» Your goal: How many lines in the data hold the string "MOSI"? State the number alone.

[[ Dataset records, beginning ]]

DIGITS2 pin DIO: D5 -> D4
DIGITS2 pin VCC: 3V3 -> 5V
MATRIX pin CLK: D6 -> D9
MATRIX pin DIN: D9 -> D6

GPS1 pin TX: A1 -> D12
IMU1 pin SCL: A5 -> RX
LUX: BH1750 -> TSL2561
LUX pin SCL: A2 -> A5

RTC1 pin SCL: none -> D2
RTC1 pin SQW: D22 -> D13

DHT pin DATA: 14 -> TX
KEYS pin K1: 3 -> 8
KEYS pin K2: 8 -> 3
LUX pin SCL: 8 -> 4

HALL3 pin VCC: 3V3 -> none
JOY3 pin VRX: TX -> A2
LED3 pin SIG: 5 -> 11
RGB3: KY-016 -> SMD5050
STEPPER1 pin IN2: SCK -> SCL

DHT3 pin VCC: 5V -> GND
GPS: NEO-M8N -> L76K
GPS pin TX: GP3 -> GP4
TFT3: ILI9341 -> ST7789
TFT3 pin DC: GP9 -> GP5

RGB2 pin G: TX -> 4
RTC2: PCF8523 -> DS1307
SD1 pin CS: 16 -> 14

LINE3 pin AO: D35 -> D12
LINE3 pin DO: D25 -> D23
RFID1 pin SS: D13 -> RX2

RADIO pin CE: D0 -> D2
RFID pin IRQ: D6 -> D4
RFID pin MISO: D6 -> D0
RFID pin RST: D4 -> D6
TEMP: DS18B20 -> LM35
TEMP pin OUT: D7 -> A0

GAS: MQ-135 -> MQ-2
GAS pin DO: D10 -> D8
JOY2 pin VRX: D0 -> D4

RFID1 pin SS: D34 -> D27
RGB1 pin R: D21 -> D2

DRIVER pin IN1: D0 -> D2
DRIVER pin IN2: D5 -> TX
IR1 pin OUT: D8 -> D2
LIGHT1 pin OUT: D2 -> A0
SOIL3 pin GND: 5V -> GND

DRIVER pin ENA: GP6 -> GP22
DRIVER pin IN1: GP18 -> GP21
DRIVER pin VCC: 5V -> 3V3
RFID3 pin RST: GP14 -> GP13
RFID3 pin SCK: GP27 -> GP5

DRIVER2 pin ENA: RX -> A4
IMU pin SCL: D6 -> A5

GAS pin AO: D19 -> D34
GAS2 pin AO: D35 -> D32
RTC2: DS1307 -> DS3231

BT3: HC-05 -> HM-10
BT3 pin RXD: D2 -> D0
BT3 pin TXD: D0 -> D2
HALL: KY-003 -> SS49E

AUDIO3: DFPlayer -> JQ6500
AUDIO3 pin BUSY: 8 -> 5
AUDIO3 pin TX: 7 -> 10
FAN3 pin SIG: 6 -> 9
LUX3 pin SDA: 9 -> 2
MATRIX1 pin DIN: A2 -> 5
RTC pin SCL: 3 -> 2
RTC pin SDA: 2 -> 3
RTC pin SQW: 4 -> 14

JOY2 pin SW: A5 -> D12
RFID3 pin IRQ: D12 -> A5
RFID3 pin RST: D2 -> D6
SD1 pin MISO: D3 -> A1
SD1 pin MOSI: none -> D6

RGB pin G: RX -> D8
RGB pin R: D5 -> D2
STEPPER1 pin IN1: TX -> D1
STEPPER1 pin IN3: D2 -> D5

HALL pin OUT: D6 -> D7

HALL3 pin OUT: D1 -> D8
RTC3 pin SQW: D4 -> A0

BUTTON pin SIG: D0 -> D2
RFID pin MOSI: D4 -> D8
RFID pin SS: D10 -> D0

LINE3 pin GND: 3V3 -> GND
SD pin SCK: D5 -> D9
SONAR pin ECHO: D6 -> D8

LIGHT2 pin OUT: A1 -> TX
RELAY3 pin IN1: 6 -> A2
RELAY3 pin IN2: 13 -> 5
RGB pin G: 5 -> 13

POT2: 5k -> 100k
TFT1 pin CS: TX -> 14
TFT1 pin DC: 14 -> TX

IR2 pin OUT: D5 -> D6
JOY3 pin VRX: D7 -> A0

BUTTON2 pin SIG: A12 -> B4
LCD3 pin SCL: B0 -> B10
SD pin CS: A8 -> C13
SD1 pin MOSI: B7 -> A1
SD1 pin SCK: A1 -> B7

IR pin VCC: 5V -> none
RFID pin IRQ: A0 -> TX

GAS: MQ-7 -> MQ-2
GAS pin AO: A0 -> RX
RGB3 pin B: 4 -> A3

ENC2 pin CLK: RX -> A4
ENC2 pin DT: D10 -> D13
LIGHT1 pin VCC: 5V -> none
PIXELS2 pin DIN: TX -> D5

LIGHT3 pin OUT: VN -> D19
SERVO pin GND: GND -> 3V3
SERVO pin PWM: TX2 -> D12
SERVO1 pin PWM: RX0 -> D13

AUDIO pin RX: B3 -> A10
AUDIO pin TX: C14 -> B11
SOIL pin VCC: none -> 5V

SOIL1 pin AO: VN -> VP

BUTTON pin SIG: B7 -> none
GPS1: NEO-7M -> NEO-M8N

[[ Dataset records, end ]]

» Result for this exercise: 3